• WORK REQUIRED: Pull out every line in the listing below that contains the string "Clarinetto", matching case exactly.

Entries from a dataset

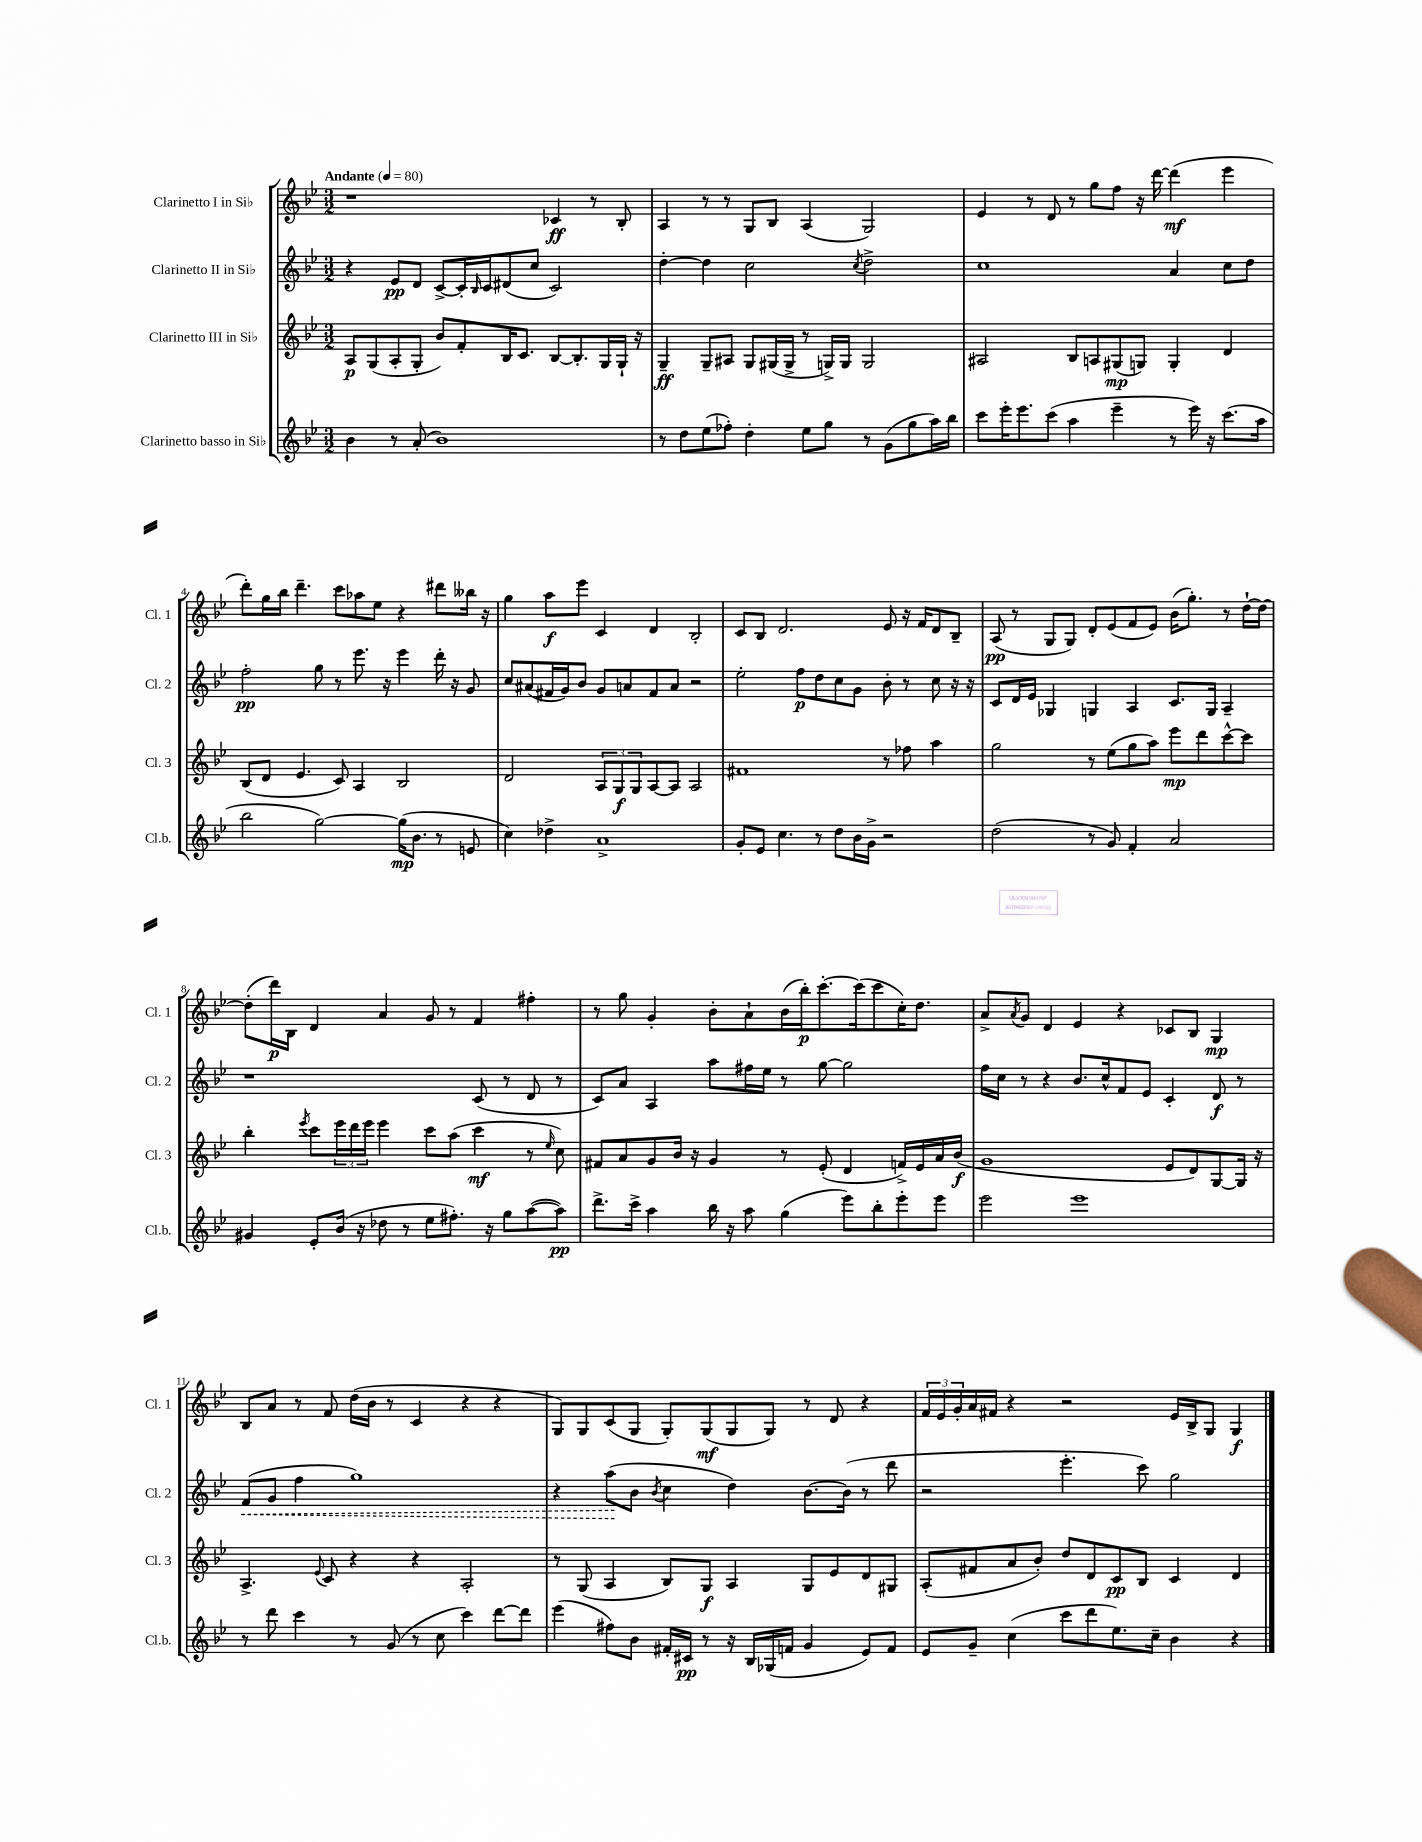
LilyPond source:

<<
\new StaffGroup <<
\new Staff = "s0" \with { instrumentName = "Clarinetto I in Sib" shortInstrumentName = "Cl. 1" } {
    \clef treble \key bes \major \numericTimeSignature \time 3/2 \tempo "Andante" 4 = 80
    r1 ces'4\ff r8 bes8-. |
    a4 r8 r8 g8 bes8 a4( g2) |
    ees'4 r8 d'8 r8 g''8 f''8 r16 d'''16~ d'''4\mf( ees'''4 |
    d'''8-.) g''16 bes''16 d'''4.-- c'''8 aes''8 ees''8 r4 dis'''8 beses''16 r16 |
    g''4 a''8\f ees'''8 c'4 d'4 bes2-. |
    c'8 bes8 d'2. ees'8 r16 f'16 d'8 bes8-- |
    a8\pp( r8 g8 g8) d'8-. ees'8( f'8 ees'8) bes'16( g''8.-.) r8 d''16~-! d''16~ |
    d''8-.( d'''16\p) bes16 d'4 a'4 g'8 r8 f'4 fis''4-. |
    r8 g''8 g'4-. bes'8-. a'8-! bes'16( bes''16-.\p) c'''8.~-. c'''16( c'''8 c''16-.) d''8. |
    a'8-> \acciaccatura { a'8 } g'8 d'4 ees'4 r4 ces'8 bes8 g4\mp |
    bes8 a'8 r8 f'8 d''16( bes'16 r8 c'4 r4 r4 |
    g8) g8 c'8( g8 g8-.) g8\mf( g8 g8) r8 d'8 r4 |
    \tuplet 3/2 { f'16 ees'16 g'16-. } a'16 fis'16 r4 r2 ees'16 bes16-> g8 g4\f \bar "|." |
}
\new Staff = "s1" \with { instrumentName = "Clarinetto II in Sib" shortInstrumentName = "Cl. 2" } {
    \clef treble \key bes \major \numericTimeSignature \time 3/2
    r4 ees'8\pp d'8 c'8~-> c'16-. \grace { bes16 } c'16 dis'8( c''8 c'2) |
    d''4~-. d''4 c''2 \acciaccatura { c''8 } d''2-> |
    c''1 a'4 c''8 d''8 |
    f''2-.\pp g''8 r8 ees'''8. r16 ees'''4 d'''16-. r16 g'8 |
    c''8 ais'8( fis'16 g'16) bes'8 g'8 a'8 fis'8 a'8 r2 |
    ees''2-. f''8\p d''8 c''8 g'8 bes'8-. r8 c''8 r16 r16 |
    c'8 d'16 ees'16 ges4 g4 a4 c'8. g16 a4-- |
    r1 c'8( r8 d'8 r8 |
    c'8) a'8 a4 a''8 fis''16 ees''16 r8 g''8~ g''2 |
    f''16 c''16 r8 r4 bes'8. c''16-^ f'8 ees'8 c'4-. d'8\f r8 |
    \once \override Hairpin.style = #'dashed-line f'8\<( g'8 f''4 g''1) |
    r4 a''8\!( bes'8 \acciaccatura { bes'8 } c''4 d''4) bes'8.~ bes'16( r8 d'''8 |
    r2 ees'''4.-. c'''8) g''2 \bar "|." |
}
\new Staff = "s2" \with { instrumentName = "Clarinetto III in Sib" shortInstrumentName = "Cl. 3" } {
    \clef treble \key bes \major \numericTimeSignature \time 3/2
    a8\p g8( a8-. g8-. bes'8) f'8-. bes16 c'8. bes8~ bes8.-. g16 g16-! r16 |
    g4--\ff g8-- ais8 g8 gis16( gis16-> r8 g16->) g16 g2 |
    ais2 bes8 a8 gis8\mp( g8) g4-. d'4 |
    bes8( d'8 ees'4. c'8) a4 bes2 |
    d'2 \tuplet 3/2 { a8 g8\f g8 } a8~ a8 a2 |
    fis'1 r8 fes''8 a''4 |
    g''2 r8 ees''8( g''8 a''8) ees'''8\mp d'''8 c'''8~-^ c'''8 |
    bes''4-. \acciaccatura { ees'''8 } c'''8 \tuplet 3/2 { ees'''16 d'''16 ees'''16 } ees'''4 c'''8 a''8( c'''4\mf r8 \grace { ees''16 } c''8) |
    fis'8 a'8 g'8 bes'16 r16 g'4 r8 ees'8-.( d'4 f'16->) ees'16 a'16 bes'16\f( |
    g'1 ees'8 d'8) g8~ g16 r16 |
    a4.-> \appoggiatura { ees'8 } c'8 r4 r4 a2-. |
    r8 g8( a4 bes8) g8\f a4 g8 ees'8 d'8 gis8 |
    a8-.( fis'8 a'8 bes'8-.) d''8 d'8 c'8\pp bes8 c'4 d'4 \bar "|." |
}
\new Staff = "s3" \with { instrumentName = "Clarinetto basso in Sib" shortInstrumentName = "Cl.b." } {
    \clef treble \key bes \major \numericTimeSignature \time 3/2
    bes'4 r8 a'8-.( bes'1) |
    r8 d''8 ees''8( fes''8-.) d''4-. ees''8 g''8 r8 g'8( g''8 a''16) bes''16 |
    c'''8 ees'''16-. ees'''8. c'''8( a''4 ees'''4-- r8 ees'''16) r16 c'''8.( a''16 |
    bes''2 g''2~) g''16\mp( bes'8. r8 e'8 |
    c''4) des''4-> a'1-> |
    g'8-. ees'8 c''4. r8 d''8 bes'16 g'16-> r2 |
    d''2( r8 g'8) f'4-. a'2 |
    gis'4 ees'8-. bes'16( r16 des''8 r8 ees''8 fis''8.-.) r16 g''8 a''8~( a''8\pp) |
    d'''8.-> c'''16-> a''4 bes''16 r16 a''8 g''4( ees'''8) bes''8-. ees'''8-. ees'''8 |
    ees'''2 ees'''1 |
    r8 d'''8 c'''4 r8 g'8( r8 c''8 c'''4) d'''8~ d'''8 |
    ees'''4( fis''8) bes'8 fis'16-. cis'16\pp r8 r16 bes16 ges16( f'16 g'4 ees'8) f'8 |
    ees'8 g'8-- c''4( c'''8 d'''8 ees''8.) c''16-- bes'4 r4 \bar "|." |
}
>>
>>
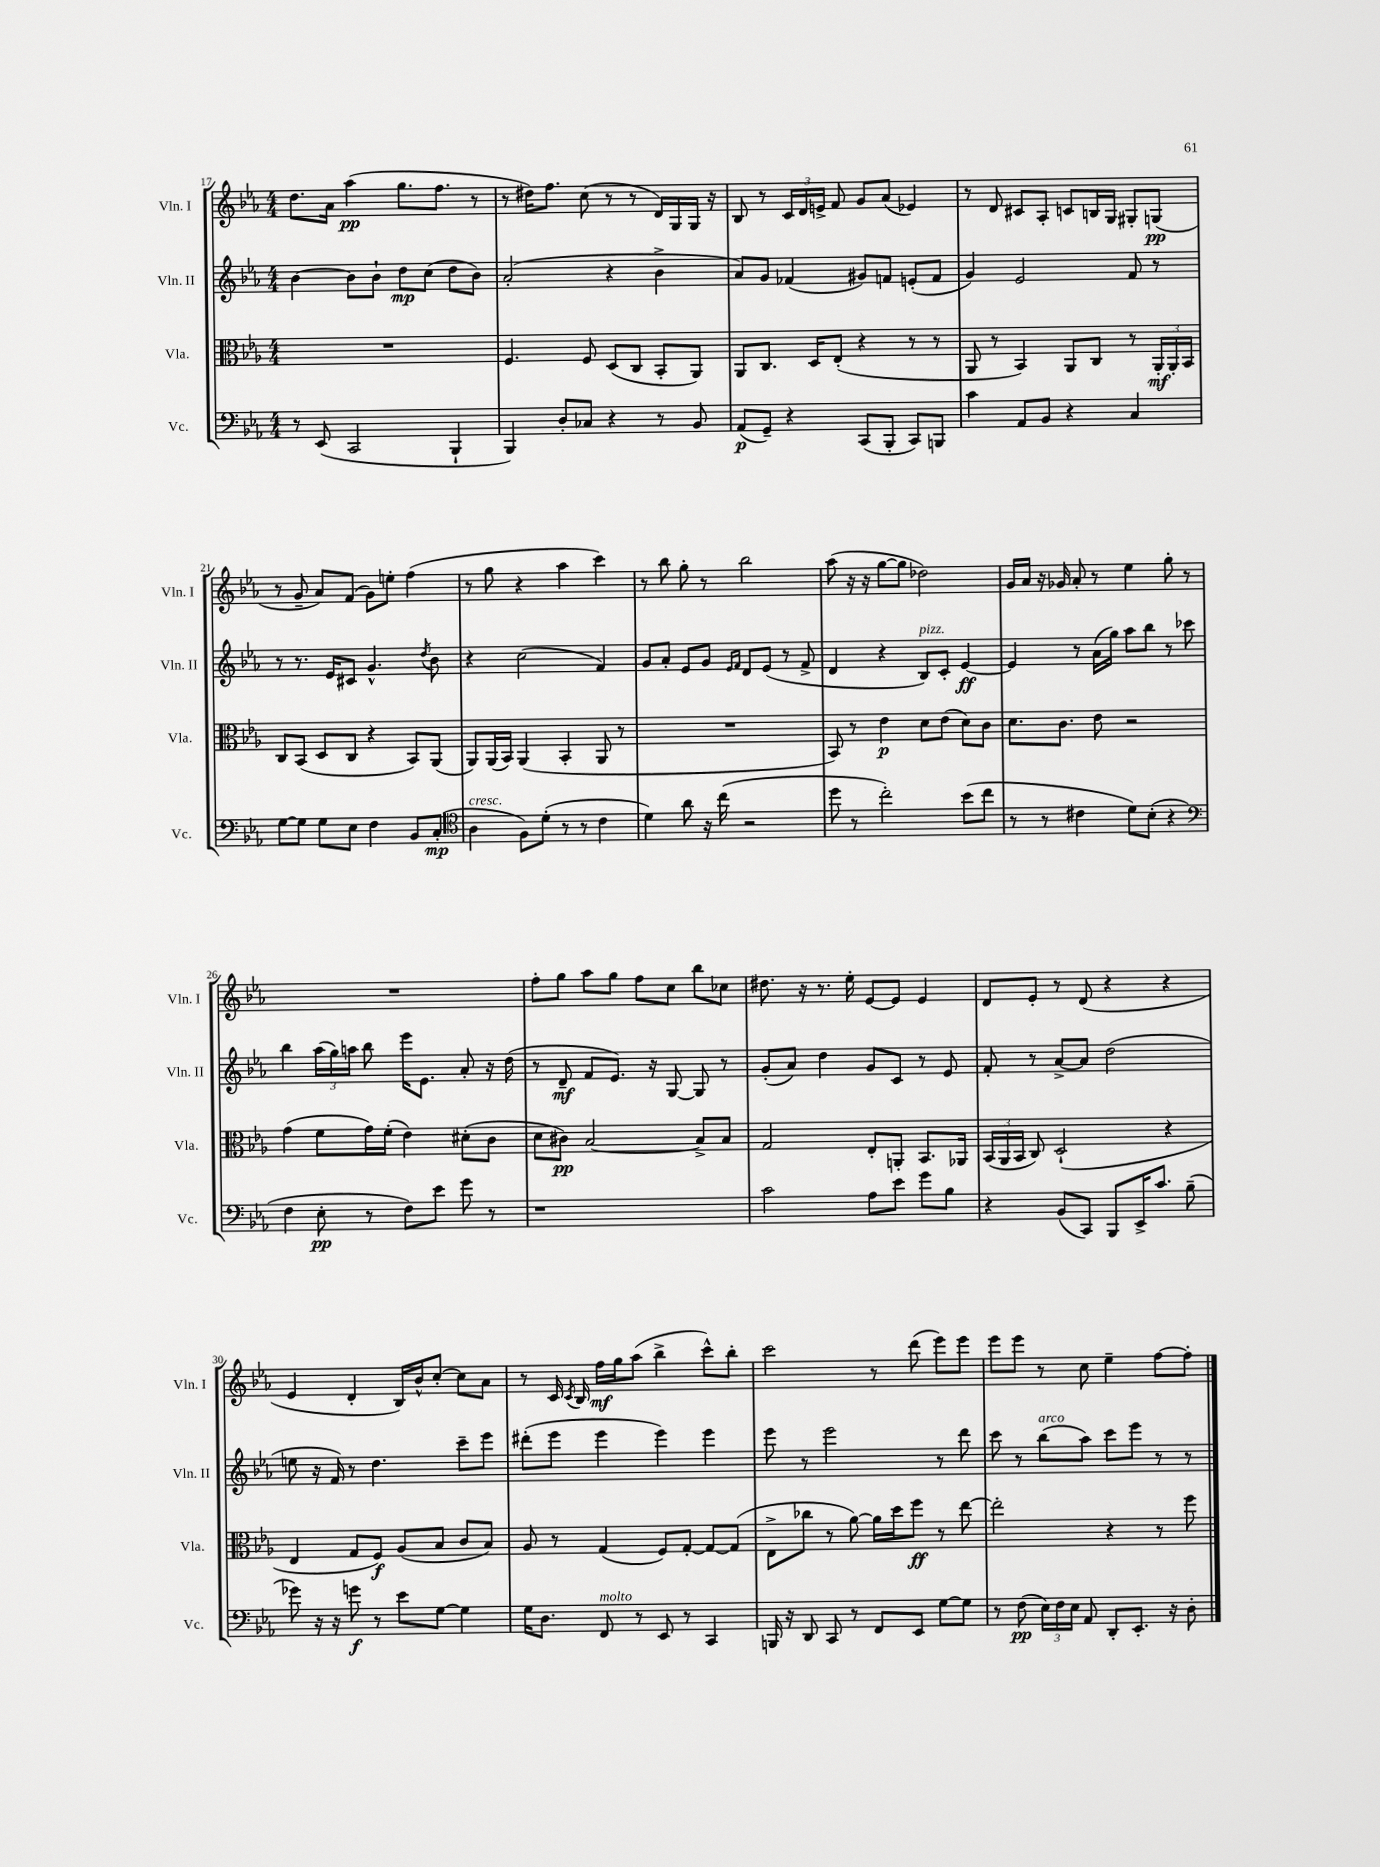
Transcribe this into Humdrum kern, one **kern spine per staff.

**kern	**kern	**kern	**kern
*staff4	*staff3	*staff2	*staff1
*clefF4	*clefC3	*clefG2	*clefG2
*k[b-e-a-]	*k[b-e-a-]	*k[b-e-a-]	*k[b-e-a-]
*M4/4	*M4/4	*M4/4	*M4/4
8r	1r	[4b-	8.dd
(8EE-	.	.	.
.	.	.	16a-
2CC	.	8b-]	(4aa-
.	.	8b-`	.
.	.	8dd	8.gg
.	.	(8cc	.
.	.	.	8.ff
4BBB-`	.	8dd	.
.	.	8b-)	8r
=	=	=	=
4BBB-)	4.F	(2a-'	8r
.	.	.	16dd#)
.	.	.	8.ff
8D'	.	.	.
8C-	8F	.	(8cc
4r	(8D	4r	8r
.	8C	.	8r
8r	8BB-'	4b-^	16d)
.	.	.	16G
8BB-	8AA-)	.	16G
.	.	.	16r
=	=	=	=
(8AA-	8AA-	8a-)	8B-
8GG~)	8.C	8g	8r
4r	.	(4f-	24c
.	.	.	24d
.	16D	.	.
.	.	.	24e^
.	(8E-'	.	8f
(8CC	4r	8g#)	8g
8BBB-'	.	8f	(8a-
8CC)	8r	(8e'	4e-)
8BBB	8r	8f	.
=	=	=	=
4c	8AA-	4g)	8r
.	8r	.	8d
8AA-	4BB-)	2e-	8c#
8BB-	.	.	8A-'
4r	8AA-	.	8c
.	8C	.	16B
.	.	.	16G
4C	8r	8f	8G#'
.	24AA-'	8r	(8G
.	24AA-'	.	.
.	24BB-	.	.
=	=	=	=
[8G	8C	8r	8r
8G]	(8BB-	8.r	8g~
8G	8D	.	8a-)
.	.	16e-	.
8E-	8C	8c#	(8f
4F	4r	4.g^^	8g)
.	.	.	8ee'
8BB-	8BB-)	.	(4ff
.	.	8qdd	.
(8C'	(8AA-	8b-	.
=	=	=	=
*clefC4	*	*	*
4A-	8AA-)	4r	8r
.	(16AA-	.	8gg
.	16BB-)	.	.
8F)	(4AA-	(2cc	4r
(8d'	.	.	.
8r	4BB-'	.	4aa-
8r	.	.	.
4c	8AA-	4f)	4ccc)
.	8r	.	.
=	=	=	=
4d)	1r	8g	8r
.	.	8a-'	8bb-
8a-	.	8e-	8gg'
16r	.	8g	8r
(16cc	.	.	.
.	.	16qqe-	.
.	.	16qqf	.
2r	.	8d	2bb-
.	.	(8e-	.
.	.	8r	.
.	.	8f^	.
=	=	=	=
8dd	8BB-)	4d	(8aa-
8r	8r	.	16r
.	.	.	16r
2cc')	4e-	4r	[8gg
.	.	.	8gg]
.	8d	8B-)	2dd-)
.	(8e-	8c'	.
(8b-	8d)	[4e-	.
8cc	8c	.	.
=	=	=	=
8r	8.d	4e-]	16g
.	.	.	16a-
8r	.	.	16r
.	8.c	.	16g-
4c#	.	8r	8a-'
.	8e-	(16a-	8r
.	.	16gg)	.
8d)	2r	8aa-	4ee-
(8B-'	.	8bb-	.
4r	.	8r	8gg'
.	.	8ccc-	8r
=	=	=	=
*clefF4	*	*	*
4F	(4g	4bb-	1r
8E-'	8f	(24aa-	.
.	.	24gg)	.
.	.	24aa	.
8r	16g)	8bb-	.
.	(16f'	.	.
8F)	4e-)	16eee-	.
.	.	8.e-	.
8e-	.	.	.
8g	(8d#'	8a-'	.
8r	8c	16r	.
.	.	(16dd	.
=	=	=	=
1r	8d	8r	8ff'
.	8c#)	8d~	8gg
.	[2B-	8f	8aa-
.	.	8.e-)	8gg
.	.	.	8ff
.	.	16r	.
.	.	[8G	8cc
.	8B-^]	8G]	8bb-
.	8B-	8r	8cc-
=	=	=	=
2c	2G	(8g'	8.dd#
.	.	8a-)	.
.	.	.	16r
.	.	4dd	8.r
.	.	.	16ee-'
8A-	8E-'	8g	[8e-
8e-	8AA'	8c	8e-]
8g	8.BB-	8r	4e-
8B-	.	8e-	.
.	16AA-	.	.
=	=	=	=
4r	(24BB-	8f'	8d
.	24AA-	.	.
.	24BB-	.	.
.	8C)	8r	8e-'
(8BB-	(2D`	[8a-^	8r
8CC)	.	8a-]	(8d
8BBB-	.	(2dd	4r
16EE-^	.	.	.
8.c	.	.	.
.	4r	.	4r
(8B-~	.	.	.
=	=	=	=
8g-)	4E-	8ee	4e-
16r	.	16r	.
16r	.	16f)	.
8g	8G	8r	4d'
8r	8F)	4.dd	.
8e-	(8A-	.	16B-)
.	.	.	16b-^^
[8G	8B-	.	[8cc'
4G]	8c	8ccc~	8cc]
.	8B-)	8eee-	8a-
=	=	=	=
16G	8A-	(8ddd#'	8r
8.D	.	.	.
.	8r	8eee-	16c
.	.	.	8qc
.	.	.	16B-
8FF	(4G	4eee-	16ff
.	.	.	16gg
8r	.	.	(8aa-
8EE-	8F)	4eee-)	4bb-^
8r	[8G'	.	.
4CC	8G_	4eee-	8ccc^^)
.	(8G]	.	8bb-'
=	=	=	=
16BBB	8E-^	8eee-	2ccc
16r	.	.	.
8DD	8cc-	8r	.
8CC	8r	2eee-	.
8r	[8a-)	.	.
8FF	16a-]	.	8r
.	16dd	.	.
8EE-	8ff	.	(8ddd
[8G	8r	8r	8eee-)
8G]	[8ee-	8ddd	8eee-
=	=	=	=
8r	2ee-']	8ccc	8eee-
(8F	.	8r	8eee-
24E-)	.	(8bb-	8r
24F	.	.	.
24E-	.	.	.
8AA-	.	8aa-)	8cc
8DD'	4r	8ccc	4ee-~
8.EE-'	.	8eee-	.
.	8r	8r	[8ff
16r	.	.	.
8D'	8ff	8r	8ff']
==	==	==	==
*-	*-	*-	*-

• COMPLETE OUTPUT:
\new Staff = "s0" \with { instrumentName = "Clarinetto I in Sib" shortInstrumentName = "Cl. 1" } {
\new Staff = "s1" \with { instrumentName = "Clarinetto II in Sib" shortInstrumentName = "Cl. 2" } {
\new Staff = "s2" \with { instrumentName = "Clarinetto III in Sib" shortInstrumentName = "Cl. 3" } {
\new Staff = "s3" \with { instrumentName = "Clarinetto basso in Sib" shortInstrumentName = "Cl.b." } {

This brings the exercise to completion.